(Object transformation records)
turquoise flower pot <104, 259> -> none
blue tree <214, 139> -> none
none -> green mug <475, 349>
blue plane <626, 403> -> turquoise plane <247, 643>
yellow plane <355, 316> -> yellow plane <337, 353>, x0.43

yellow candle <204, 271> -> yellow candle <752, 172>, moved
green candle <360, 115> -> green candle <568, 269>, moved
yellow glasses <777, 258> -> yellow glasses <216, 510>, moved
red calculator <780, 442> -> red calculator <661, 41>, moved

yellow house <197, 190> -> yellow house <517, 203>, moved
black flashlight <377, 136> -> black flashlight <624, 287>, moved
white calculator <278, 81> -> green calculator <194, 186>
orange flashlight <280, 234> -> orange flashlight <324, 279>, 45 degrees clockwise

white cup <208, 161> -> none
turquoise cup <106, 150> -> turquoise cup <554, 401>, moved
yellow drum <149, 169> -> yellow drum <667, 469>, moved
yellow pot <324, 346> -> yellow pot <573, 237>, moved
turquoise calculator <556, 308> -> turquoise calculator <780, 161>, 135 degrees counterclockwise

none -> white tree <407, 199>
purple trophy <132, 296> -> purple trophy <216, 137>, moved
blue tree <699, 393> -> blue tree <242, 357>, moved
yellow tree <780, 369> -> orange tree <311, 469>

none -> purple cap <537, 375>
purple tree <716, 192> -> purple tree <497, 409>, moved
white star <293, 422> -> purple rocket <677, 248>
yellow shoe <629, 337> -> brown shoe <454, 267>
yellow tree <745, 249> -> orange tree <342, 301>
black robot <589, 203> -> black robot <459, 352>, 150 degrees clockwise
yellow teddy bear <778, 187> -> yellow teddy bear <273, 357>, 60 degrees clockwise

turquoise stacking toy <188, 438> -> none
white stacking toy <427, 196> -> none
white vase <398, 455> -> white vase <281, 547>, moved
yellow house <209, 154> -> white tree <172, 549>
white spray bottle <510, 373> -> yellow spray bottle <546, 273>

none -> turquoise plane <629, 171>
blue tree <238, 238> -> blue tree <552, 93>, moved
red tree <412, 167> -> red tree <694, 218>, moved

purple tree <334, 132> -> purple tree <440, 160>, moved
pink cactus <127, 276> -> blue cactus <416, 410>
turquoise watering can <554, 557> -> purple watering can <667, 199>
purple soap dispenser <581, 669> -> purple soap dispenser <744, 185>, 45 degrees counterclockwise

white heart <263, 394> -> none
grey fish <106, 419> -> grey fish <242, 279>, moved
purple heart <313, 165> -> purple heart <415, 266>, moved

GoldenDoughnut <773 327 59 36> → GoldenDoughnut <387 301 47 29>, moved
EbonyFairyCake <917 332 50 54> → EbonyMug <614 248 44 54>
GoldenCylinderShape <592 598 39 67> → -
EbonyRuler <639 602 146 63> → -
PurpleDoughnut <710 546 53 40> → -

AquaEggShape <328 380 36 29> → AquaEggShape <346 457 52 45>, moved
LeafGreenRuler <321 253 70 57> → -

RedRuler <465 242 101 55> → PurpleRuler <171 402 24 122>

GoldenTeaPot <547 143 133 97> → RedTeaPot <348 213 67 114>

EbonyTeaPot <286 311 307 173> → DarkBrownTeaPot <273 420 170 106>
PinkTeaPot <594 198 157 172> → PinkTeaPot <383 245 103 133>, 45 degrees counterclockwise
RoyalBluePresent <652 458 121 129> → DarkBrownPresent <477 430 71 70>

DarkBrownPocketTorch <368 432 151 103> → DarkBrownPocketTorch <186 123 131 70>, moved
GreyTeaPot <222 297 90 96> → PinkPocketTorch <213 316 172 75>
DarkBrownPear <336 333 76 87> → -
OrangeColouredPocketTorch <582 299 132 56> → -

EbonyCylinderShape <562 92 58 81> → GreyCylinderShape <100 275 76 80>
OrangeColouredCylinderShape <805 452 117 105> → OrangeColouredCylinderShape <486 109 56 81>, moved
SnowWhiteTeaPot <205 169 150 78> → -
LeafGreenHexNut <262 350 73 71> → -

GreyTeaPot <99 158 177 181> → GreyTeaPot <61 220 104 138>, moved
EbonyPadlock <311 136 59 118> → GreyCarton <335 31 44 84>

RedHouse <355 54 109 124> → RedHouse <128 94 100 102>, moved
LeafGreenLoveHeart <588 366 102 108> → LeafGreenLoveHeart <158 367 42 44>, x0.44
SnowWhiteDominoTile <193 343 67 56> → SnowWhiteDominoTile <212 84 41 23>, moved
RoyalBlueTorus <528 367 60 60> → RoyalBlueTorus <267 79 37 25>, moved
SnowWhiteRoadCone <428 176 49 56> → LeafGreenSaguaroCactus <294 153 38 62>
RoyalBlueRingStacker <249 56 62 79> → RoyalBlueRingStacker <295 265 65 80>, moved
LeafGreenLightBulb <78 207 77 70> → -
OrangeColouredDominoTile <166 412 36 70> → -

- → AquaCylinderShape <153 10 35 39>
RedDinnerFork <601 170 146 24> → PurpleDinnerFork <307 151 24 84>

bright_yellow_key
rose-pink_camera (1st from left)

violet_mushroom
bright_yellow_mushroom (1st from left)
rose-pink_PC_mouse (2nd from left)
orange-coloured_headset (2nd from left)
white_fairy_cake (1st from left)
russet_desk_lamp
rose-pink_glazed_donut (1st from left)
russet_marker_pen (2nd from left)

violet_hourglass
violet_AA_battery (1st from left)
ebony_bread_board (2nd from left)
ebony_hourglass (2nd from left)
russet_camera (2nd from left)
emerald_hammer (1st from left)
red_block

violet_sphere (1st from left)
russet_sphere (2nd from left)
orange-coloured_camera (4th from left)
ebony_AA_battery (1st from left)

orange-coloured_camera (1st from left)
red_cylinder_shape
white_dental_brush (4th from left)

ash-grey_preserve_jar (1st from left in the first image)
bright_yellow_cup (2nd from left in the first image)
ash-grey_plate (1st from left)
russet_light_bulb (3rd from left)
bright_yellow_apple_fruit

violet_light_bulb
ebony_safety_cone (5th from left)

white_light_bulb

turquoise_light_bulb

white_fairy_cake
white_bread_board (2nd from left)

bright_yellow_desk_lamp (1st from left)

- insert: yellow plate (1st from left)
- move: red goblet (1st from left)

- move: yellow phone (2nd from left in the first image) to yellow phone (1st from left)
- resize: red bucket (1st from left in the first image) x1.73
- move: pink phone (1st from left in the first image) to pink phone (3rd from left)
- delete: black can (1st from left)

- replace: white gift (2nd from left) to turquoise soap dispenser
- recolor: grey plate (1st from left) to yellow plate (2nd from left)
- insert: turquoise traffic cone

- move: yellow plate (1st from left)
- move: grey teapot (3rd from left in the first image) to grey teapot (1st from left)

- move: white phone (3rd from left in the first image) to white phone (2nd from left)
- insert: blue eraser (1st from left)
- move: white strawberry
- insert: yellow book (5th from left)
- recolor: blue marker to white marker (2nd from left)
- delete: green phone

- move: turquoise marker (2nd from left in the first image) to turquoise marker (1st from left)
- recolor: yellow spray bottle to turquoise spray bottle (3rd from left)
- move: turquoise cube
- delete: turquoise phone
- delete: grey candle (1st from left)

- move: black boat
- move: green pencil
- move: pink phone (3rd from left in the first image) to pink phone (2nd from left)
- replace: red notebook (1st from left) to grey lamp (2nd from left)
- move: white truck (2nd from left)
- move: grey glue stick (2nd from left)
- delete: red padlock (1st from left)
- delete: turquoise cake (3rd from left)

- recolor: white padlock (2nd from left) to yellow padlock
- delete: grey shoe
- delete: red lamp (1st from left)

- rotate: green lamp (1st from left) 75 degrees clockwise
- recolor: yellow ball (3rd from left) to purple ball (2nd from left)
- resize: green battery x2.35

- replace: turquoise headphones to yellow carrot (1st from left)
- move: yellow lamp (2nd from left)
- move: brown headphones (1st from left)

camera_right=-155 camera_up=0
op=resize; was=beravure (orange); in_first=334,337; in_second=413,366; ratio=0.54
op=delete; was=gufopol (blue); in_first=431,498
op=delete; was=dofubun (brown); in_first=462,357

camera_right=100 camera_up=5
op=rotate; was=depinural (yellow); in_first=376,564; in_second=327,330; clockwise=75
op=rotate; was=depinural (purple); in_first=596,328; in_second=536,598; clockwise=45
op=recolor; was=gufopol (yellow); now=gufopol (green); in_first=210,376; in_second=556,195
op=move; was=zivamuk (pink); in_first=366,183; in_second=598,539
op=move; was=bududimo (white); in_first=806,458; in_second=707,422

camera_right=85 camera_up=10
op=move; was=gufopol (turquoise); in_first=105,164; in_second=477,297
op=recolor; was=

What to produce - Set down each line exactly as it appears, starting at the top of the data and ending at the line containing "blue plane <626, 403>", and include no other lines.

Output of the task -
turquoise flower pot <104, 259> -> none
blue tree <214, 139> -> none
none -> green mug <475, 349>
blue plane <626, 403> -> turquoise plane <247, 643>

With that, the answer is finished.